TASK INSTRUCTIONS >> Only the line with "(330, 216) = (644, 253): pink" and the lines after it, through the end of the material, belong in the answer; repeat them exactly.

======== SUPPLIED DATA ========

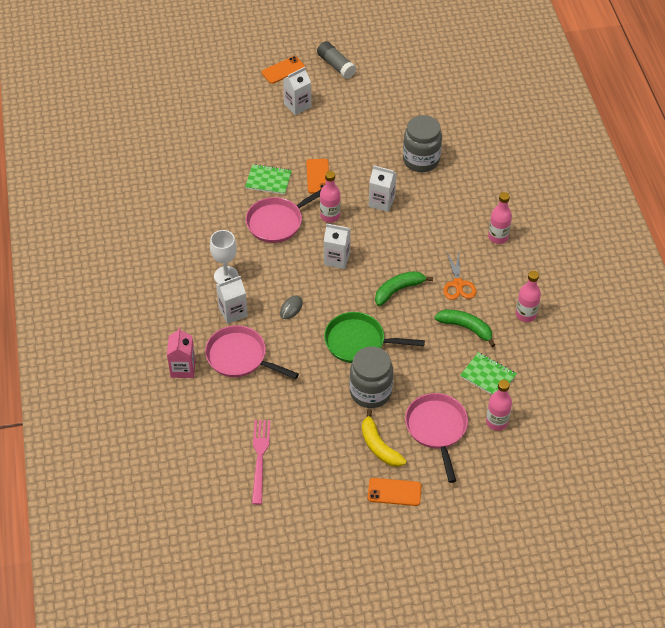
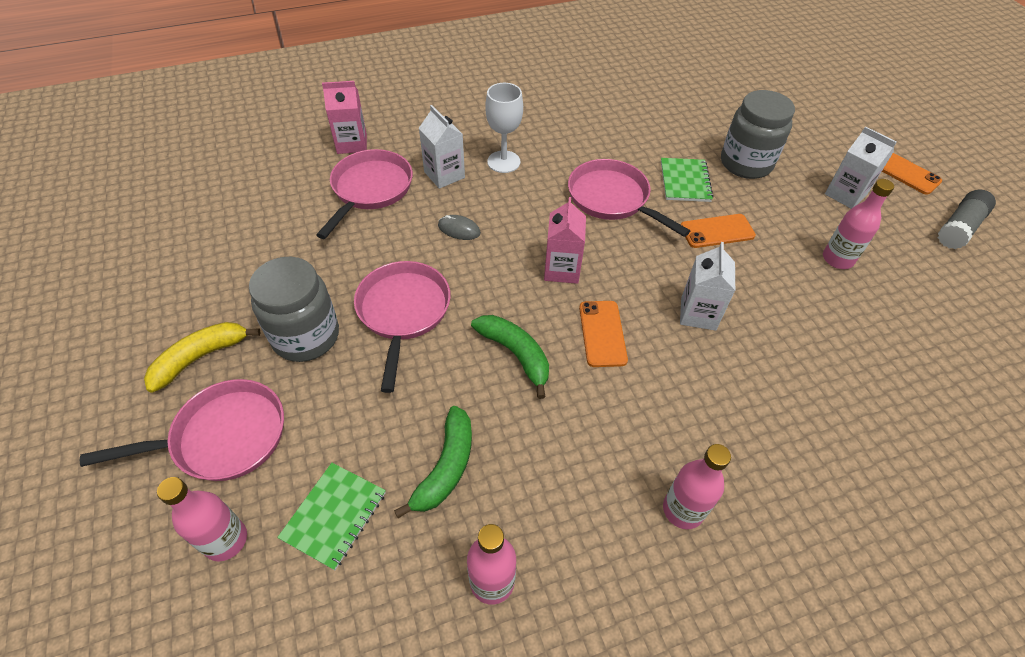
camera: 80 degrees right, 0 degrees up
(260, 458) = (203, 227): pink fork -> none
(330, 216) = (644, 253): pink bottle -> pink bottle (837, 259)
(337, 259) = (562, 269): white carton -> pink carton
(359, 342) = (403, 312): green pan -> pink pan
(394, 492) = (109, 386): orange phone -> orange phone (602, 333)
(421, 160) = (819, 361): grey jar -> grey jar (746, 163)
(458, 284) = (547, 445): orange scissors -> none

========

ANSWER AREA >>
(330, 216) = (644, 253): pink bottle -> pink bottle (837, 259)
(337, 259) = (562, 269): white carton -> pink carton
(359, 342) = (403, 312): green pan -> pink pan
(394, 492) = (109, 386): orange phone -> orange phone (602, 333)
(421, 160) = (819, 361): grey jar -> grey jar (746, 163)
(458, 284) = (547, 445): orange scissors -> none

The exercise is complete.